Exercise description>
Word for word, restate the entries that follow.

== Data extracts ==

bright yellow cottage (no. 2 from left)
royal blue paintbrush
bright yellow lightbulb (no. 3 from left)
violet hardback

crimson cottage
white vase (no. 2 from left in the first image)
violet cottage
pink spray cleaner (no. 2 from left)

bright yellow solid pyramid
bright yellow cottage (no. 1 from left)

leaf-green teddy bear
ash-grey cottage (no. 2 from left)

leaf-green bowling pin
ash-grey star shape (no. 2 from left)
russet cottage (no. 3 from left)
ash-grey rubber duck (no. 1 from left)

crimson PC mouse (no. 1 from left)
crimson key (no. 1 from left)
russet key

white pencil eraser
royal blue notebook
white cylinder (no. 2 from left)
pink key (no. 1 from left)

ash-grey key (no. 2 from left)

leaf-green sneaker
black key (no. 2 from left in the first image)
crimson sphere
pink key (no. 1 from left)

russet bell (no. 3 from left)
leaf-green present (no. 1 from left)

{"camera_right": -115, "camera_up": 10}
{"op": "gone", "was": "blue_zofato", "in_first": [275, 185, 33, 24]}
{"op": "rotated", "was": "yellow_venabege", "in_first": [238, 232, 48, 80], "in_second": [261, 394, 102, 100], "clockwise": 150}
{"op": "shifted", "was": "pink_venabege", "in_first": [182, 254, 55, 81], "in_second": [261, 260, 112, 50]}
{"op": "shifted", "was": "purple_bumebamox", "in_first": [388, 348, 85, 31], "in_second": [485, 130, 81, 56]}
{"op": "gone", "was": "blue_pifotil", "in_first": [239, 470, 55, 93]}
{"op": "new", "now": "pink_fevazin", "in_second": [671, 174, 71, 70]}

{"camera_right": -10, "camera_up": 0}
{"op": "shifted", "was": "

===

Task output>
bright yellow cottage (no. 2 from left)
royal blue paintbrush
bright yellow lightbulb (no. 3 from left)
violet hardback

crimson cottage
white vase (no. 2 from left in the first image)
violet cottage
pink spray cleaner (no. 2 from left)

bright yellow solid pyramid
bright yellow cottage (no. 1 from left)

leaf-green teddy bear
ash-grey cottage (no. 2 from left)

leaf-green bowling pin
ash-grey star shape (no. 2 from left)
russet cottage (no. 3 from left)
ash-grey rubber duck (no. 1 from left)

crimson PC mouse (no. 1 from left)
crimson key (no. 1 from left)
russet key

white pencil eraser
royal blue notebook
white cylinder (no. 2 from left)
pink key (no. 1 from left)

ash-grey key (no. 2 from left)

leaf-green sneaker
black key (no. 2 from left in the first image)
crimson sphere
pink key (no. 1 from left)

russet bell (no. 3 from left)
leaf-green present (no. 1 from left)

{"camera_right": -115, "camera_up": 10}
{"op": "gone", "was": "blue_zofato", "in_first": [275, 185, 33, 24]}
{"op": "rotated", "was": "yellow_venabege", "in_first": [238, 232, 48, 80], "in_second": [261, 394, 102, 100], "clockwise": 150}
{"op": "shifted", "was": "pink_venabege", "in_first": [182, 254, 55, 81], "in_second": [261, 260, 112, 50]}
{"op": "shifted", "was": "purple_bumebamox", "in_first": [388, 348, 85, 31], "in_second": [485, 130, 81, 56]}
{"op": "gone", "was": "blue_pifotil", "in_first": [239, 470, 55, 93]}
{"op": "new", "now": "pink_fevazin", "in_second": [671, 174, 71, 70]}

{"camera_right": -10, "camera_up": 0}
{"op": "shifted", "was": "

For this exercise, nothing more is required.